* **Required work**
Report every line of the data where the string "white" appears.

[[ Provided records open ]]

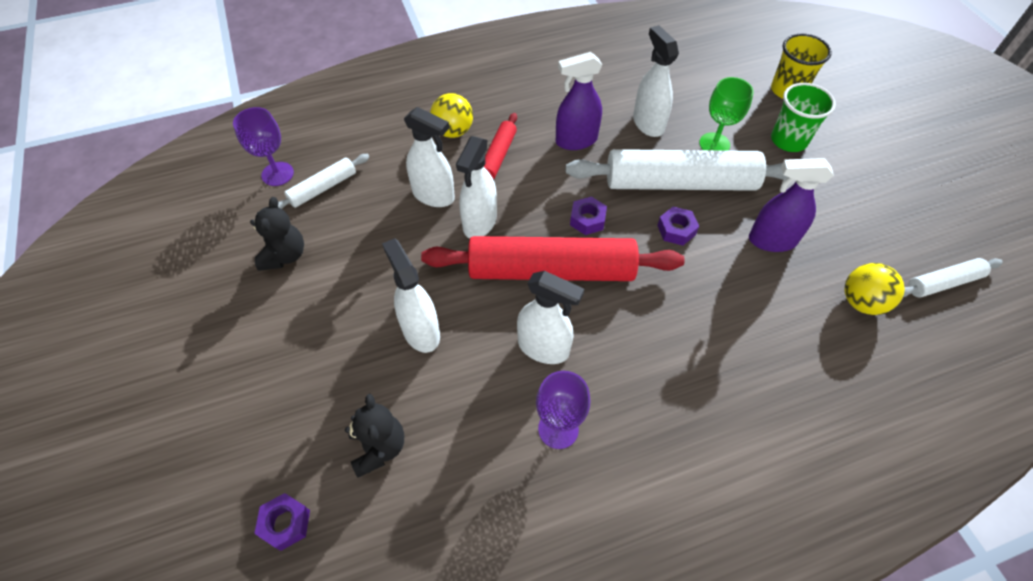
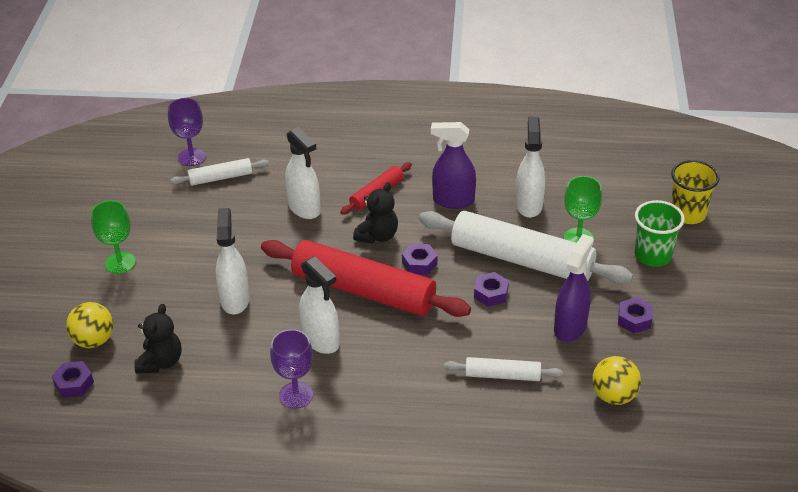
camera: 25 degrees right, 15 degrees down
(260, 331) = (120, 263): none -> green goblet
(285, 255) = (165, 217): black teddy bear -> black teddy bear (377, 236)
(453, 131) = (351, 164): yellow ball -> yellow ball (94, 340)
(479, 223) = (328, 239): white spray bottle -> none
(771, 240) = (570, 327): purple spray bottle -> purple spray bottle turned 90 degrees clockwise
(820, 212) = (634, 319): none -> purple nut
(943, 283) = (704, 406): white rolling pin -> white rolling pin (502, 375)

[[ Provided records closed ]]

* **Exercise solution**
(479, 223) = (328, 239): white spray bottle -> none
(943, 283) = (704, 406): white rolling pin -> white rolling pin (502, 375)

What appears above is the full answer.